=== What is needed ===
Give all of the records again precisely, excluding whatever pictures they contain.

=== Colored object listings ===
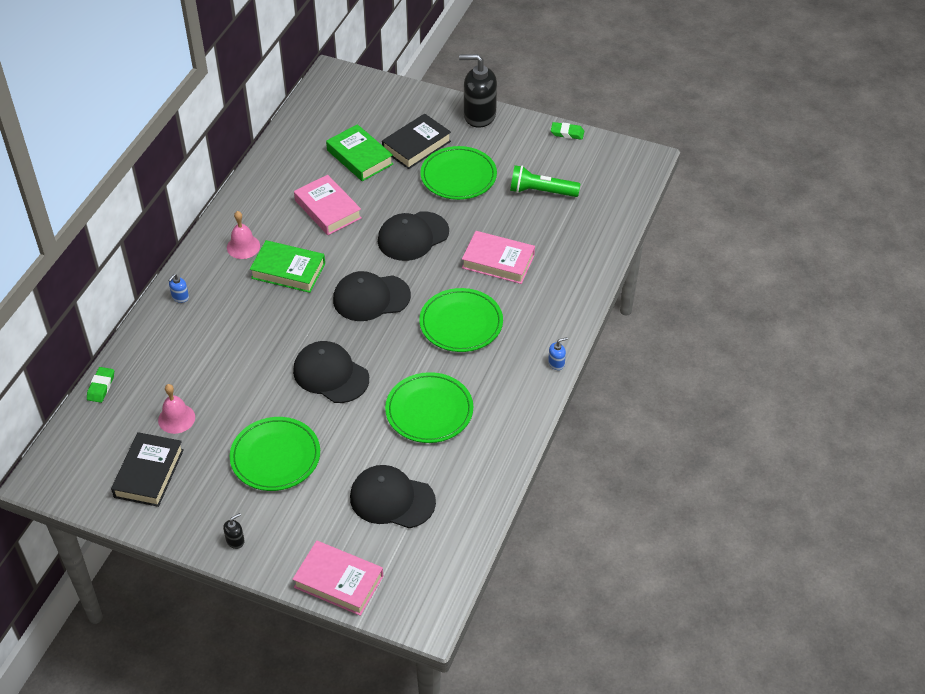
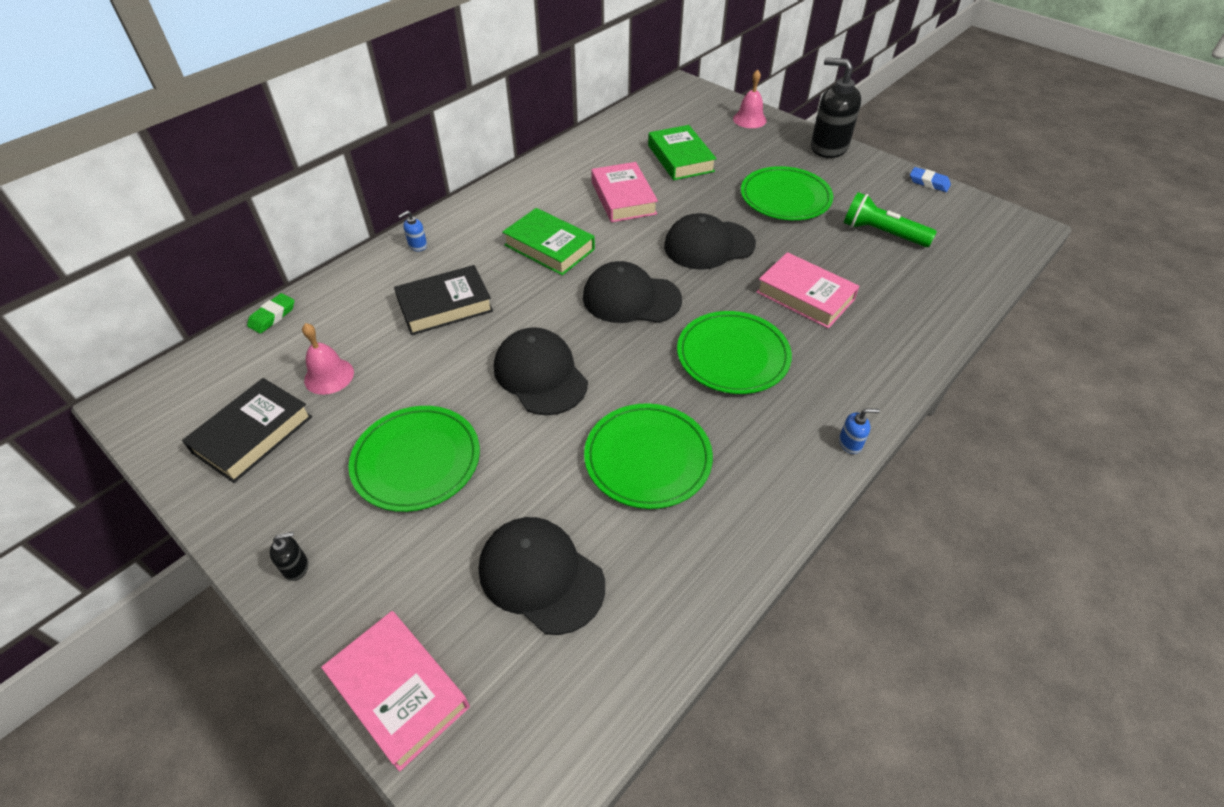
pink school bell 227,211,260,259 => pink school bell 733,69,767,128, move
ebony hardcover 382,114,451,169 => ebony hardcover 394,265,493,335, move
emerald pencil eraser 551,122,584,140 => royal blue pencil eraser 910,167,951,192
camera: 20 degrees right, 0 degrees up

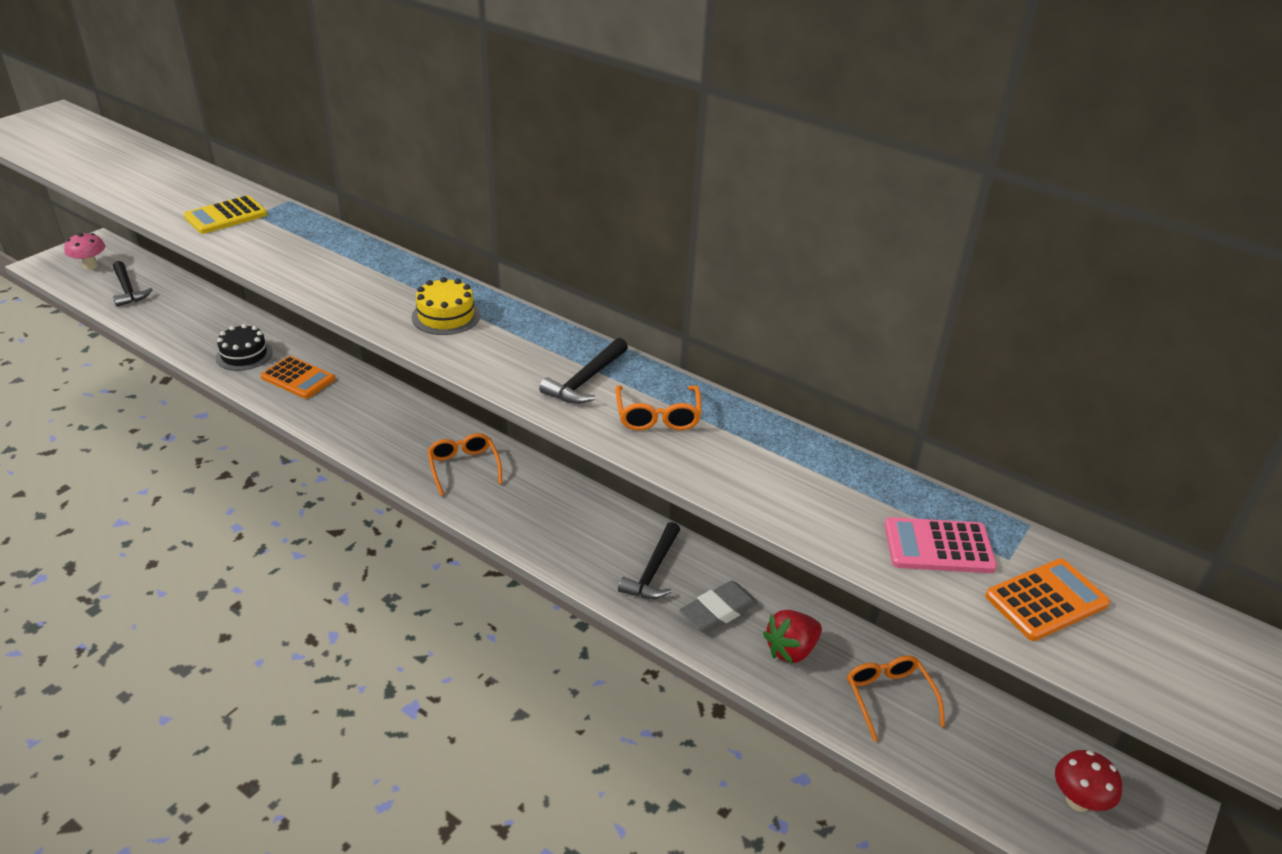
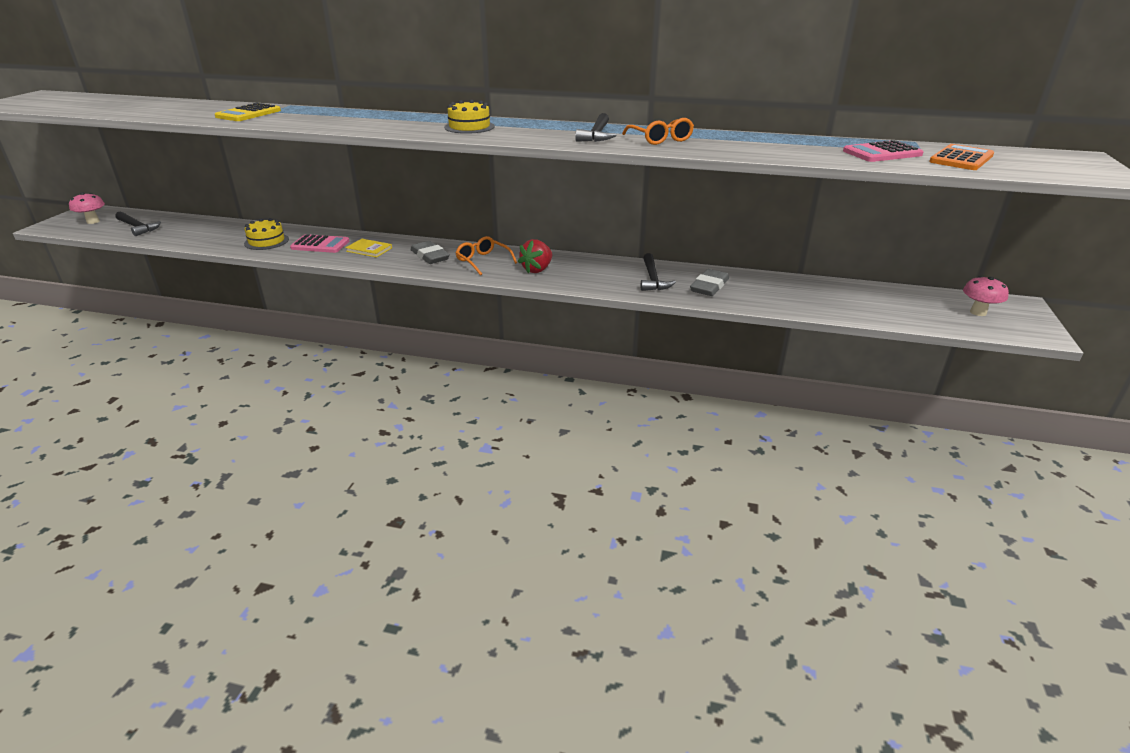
orange-coloured eyeglasses 847,656,945,742 => nothing
nothing => yellow hardcover 345,239,392,258
nothing => gray pencil eraser 411,241,450,264
scarlet berry 763,610,822,664 => scarlet berry 518,239,552,273, move
ebony gateau 216,324,273,371 => yellow gateau 244,218,289,250
orange-coloured pocket calculator 260,356,335,399 => pink pocket calculator 290,234,349,253
scarlet toadstool 1055,750,1122,812 => pink toadstool 963,276,1009,316
camera: 20 degrees left, 5 degrees down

=== Response ===
pink school bell 227,211,260,259 => pink school bell 733,69,767,128, move
ebony hardcover 382,114,451,169 => ebony hardcover 394,265,493,335, move
emerald pencil eraser 551,122,584,140 => royal blue pencil eraser 910,167,951,192
camera: 20 degrees right, 0 degrees up

orange-coloured eyeglasses 847,656,945,742 => nothing
nothing => yellow hardcover 345,239,392,258
nothing => gray pencil eraser 411,241,450,264
scarlet berry 763,610,822,664 => scarlet berry 518,239,552,273, move
ebony gateau 216,324,273,371 => yellow gateau 244,218,289,250
orange-coloured pocket calculator 260,356,335,399 => pink pocket calculator 290,234,349,253
scarlet toadstool 1055,750,1122,812 => pink toadstool 963,276,1009,316
camera: 20 degrees left, 5 degrees down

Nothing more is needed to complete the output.